── SOURCE INFORMATION

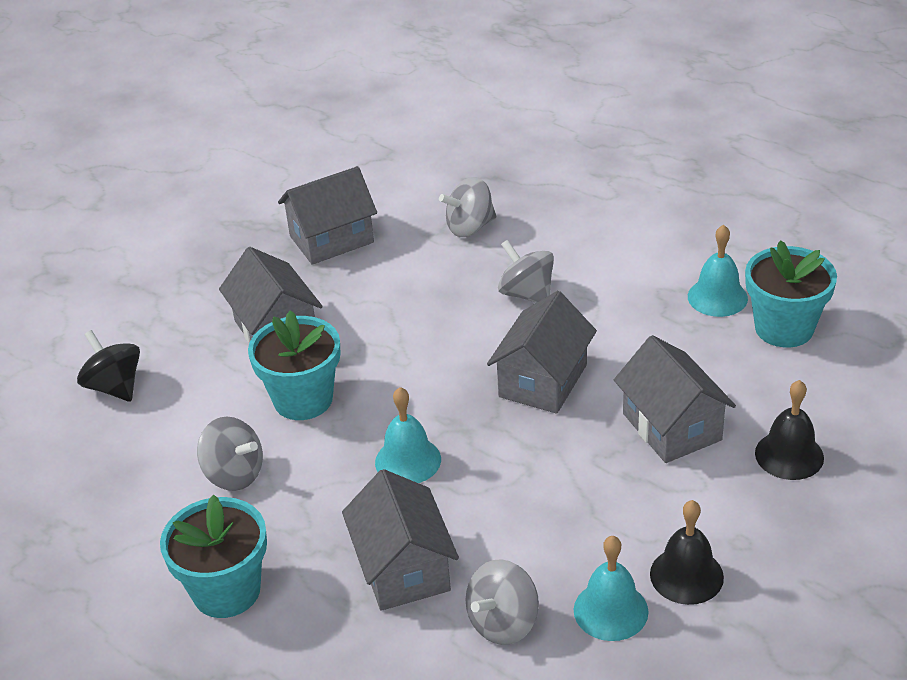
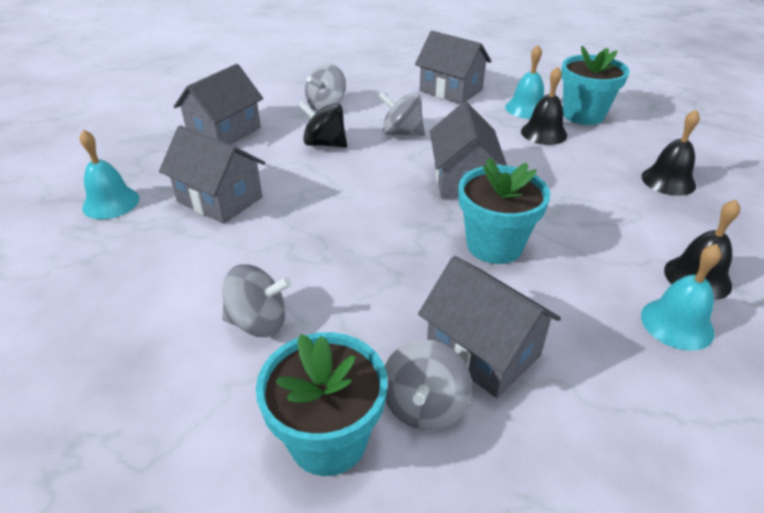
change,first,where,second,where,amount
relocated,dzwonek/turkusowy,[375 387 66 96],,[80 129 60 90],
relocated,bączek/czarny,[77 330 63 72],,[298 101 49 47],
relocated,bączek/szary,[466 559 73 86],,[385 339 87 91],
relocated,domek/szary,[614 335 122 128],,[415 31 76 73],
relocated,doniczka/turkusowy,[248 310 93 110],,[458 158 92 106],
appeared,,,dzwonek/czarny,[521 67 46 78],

────

_TO DO_: When a line in the data contains "szary", return it as written.

_ANSWER FOR THE TASK_:
relocated,bączek/szary,[466 559 73 86],,[385 339 87 91],
relocated,domek/szary,[614 335 122 128],,[415 31 76 73],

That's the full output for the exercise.